Extracted records:
==================================================
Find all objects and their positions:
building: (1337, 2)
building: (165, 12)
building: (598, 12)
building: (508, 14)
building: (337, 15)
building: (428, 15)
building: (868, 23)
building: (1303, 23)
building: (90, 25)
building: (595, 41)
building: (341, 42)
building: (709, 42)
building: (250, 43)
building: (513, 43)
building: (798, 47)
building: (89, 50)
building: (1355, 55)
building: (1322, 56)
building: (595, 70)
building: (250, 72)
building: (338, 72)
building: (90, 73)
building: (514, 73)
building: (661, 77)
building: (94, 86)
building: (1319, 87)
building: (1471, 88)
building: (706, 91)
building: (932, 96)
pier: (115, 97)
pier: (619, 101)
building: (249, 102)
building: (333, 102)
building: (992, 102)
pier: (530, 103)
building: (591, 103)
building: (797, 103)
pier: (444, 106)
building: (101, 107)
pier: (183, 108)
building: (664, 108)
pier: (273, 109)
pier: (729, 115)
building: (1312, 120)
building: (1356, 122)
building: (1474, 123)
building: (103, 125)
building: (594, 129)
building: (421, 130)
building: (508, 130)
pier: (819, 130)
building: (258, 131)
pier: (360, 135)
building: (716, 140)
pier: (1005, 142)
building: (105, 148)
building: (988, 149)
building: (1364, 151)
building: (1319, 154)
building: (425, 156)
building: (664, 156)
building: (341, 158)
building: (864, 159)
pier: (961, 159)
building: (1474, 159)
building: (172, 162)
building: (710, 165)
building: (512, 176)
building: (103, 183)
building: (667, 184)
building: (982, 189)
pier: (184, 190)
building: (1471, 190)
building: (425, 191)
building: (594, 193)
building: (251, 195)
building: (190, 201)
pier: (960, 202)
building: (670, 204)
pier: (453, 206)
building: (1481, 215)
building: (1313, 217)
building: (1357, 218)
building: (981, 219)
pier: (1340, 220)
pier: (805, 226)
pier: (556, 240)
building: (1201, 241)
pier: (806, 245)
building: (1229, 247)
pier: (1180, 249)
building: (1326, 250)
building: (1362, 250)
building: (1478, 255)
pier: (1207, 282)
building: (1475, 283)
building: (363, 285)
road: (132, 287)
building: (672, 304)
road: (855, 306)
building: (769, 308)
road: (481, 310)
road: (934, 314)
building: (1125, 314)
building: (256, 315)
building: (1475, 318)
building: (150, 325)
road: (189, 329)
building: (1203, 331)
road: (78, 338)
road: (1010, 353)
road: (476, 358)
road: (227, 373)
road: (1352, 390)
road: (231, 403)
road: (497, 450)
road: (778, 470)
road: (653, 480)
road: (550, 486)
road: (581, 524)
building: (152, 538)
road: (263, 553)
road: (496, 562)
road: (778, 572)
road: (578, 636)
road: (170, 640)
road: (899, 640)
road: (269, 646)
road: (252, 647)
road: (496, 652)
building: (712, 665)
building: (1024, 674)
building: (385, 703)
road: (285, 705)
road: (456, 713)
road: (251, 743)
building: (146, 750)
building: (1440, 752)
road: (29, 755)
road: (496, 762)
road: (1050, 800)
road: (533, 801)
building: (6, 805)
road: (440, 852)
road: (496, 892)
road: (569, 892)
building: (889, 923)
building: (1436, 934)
==================================================
> _Request_
Retype each line above with no alterations.

> _Solution below_
Find all objects and their positions:
building: (1337, 2)
building: (165, 12)
building: (598, 12)
building: (508, 14)
building: (337, 15)
building: (428, 15)
building: (868, 23)
building: (1303, 23)
building: (90, 25)
building: (595, 41)
building: (341, 42)
building: (709, 42)
building: (250, 43)
building: (513, 43)
building: (798, 47)
building: (89, 50)
building: (1355, 55)
building: (1322, 56)
building: (595, 70)
building: (250, 72)
building: (338, 72)
building: (90, 73)
building: (514, 73)
building: (661, 77)
building: (94, 86)
building: (1319, 87)
building: (1471, 88)
building: (706, 91)
building: (932, 96)
pier: (115, 97)
pier: (619, 101)
building: (249, 102)
building: (333, 102)
building: (992, 102)
pier: (530, 103)
building: (591, 103)
building: (797, 103)
pier: (444, 106)
building: (101, 107)
pier: (183, 108)
building: (664, 108)
pier: (273, 109)
pier: (729, 115)
building: (1312, 120)
building: (1356, 122)
building: (1474, 123)
building: (103, 125)
building: (594, 129)
building: (421, 130)
building: (508, 130)
pier: (819, 130)
building: (258, 131)
pier: (360, 135)
building: (716, 140)
pier: (1005, 142)
building: (105, 148)
building: (988, 149)
building: (1364, 151)
building: (1319, 154)
building: (425, 156)
building: (664, 156)
building: (341, 158)
building: (864, 159)
pier: (961, 159)
building: (1474, 159)
building: (172, 162)
building: (710, 165)
building: (512, 176)
building: (103, 183)
building: (667, 184)
building: (982, 189)
pier: (184, 190)
building: (1471, 190)
building: (425, 191)
building: (594, 193)
building: (251, 195)
building: (190, 201)
pier: (960, 202)
building: (670, 204)
pier: (453, 206)
building: (1481, 215)
building: (1313, 217)
building: (1357, 218)
building: (981, 219)
pier: (1340, 220)
pier: (805, 226)
pier: (556, 240)
building: (1201, 241)
pier: (806, 245)
building: (1229, 247)
pier: (1180, 249)
building: (1326, 250)
building: (1362, 250)
building: (1478, 255)
pier: (1207, 282)
building: (1475, 283)
building: (363, 285)
road: (132, 287)
building: (672, 304)
road: (855, 306)
building: (769, 308)
road: (481, 310)
road: (934, 314)
building: (1125, 314)
building: (256, 315)
building: (1475, 318)
building: (150, 325)
road: (189, 329)
building: (1203, 331)
road: (78, 338)
road: (1010, 353)
road: (476, 358)
road: (227, 373)
road: (1352, 390)
road: (231, 403)
road: (497, 450)
road: (778, 470)
road: (653, 480)
road: (550, 486)
road: (581, 524)
building: (152, 538)
road: (263, 553)
road: (496, 562)
road: (778, 572)
road: (578, 636)
road: (170, 640)
road: (899, 640)
road: (269, 646)
road: (252, 647)
road: (496, 652)
building: (712, 665)
building: (1024, 674)
building: (385, 703)
road: (285, 705)
road: (456, 713)
road: (251, 743)
building: (146, 750)
building: (1440, 752)
road: (29, 755)
road: (496, 762)
road: (1050, 800)
road: (533, 801)
building: (6, 805)
road: (440, 852)
road: (496, 892)
road: (569, 892)
building: (889, 923)
building: (1436, 934)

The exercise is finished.